## Aim of the task
Your answer must be every line of the data that holds the string "orange".

## Given data

=== Section Start ===

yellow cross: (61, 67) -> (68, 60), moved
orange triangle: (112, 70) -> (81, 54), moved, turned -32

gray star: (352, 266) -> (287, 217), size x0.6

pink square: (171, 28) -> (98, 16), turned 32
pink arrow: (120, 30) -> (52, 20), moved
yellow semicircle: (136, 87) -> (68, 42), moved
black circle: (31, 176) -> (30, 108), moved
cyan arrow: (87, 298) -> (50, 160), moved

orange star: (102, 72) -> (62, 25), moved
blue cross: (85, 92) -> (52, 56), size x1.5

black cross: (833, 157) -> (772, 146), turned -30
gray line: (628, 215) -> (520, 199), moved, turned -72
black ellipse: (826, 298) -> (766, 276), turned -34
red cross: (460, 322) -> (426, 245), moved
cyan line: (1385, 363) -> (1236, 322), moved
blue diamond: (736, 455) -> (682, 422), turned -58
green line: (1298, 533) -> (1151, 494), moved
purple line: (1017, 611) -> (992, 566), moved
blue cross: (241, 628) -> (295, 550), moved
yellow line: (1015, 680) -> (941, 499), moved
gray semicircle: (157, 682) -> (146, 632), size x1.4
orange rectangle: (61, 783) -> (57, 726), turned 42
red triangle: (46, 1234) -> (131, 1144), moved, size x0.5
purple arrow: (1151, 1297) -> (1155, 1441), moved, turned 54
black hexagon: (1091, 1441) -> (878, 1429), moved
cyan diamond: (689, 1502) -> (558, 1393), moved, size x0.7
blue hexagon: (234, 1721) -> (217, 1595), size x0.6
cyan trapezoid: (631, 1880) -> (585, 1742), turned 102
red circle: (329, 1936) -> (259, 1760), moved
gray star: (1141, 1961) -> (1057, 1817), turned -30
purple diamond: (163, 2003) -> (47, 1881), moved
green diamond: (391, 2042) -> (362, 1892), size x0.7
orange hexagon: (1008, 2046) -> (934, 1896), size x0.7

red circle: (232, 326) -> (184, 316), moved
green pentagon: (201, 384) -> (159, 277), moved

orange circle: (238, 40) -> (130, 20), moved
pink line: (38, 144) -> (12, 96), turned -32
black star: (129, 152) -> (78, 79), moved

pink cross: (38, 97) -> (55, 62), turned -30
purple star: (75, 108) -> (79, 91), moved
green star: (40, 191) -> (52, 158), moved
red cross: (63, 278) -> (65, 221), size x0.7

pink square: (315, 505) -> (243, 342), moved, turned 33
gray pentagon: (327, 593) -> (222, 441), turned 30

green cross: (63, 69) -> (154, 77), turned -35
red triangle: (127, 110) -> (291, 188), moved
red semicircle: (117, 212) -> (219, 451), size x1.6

=== Section End ===

## Completed exercise
orange triangle: (112, 70) -> (81, 54), moved, turned -32
orange star: (102, 72) -> (62, 25), moved
orange rectangle: (61, 783) -> (57, 726), turned 42
orange hexagon: (1008, 2046) -> (934, 1896), size x0.7
orange circle: (238, 40) -> (130, 20), moved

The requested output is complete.